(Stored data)
════════════════════

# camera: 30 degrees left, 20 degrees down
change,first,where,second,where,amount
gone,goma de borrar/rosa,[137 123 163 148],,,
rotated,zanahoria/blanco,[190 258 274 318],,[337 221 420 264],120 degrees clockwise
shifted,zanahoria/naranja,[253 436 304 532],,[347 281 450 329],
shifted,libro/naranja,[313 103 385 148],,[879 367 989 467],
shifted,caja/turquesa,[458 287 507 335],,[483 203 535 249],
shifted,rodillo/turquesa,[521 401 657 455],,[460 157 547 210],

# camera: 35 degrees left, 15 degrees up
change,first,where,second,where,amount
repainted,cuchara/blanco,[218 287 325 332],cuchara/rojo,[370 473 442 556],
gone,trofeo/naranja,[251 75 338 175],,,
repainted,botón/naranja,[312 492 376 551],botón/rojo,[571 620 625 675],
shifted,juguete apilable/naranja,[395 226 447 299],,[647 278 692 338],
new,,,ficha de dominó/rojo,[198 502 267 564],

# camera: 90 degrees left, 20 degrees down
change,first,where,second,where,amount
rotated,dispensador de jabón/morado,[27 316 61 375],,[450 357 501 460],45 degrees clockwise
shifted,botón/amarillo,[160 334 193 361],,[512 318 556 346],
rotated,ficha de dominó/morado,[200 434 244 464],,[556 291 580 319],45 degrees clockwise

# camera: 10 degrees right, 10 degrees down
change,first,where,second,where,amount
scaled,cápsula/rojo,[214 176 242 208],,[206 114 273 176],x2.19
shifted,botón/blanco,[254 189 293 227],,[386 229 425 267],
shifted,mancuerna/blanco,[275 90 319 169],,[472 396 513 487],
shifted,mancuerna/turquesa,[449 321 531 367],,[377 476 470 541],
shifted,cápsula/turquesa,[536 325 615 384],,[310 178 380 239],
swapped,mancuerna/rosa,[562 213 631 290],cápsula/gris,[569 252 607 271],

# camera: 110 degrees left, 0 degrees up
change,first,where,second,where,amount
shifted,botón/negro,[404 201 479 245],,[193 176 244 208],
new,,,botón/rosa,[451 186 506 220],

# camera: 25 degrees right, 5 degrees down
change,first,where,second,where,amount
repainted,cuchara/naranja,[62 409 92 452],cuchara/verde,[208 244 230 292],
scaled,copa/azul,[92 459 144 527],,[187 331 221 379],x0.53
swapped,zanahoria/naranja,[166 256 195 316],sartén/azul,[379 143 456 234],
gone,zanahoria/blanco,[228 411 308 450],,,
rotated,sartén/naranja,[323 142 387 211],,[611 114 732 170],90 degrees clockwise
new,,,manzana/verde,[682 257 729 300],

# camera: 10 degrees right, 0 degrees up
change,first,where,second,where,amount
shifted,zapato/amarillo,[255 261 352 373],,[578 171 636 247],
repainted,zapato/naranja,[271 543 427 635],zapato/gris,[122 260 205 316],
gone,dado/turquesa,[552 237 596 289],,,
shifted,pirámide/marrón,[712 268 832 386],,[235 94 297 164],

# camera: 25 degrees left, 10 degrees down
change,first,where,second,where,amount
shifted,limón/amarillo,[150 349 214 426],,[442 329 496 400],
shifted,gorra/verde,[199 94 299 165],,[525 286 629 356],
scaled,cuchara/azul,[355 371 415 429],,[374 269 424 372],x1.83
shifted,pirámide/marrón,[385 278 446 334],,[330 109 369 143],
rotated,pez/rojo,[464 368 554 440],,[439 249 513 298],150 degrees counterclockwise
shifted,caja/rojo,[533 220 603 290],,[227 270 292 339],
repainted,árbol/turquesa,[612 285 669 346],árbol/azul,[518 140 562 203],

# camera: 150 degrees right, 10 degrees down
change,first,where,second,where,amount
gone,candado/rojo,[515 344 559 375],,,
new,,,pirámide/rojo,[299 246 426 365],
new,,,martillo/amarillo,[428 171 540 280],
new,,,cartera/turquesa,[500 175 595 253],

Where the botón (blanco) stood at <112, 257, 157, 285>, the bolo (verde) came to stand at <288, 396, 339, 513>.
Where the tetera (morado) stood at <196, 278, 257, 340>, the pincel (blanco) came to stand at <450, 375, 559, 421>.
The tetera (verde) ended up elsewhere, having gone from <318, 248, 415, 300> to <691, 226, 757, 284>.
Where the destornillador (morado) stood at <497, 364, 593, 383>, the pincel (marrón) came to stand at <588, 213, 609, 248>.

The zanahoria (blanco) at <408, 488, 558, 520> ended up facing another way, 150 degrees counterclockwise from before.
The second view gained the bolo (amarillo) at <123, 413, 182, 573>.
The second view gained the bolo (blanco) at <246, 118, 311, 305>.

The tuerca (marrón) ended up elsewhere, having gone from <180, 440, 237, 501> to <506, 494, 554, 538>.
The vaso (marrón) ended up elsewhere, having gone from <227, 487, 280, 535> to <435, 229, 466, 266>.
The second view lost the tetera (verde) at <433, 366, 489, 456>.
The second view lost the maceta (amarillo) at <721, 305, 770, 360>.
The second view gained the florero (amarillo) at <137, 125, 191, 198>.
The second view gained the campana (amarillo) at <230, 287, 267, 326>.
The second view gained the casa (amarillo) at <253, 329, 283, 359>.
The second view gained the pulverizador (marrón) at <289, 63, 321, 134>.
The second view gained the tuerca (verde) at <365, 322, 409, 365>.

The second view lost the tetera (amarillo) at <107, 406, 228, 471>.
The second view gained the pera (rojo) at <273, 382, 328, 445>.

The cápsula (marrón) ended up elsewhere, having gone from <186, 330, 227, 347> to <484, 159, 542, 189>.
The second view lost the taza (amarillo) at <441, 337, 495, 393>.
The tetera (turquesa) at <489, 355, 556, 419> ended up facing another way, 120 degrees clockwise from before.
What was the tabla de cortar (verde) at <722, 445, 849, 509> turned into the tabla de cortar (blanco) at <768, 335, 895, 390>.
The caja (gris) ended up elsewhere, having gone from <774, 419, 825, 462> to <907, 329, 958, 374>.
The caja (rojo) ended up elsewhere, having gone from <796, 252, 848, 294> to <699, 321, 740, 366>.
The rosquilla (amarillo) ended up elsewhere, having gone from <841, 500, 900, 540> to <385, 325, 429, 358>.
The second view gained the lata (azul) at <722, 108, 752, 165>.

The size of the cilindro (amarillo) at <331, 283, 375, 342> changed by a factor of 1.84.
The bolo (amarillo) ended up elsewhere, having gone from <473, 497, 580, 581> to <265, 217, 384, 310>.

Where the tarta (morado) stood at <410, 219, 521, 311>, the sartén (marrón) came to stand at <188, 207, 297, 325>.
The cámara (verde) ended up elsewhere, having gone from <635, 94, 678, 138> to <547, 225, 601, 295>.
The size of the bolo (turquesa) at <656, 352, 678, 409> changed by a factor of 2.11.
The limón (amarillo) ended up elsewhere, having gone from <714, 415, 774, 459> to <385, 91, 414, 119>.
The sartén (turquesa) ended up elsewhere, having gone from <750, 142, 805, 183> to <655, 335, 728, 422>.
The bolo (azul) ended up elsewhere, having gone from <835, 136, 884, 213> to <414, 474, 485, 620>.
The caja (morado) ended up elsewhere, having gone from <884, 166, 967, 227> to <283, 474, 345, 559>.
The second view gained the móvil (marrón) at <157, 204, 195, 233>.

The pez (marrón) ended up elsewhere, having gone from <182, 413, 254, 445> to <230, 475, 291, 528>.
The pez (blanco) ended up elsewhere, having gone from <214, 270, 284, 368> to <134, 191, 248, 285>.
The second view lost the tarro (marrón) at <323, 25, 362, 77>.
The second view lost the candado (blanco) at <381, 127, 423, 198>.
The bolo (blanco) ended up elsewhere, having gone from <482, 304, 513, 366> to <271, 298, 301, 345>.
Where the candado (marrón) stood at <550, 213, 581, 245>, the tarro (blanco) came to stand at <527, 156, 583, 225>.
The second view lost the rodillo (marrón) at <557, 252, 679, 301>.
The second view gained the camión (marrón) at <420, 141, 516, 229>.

════════════════════

*TASK DESCRIPTION:*
The lines to return begin at the first line of the records and end at the line holding "shifted,caja/turquesa,[458 287 507"; please return them exactly, including both, and nothing beyond.

*RESULT FOR THIS TASK:*
# camera: 30 degrees left, 20 degrees down
change,first,where,second,where,amount
gone,goma de borrar/rosa,[137 123 163 148],,,
rotated,zanahoria/blanco,[190 258 274 318],,[337 221 420 264],120 degrees clockwise
shifted,zanahoria/naranja,[253 436 304 532],,[347 281 450 329],
shifted,libro/naranja,[313 103 385 148],,[879 367 989 467],
shifted,caja/turquesa,[458 287 507 335],,[483 203 535 249],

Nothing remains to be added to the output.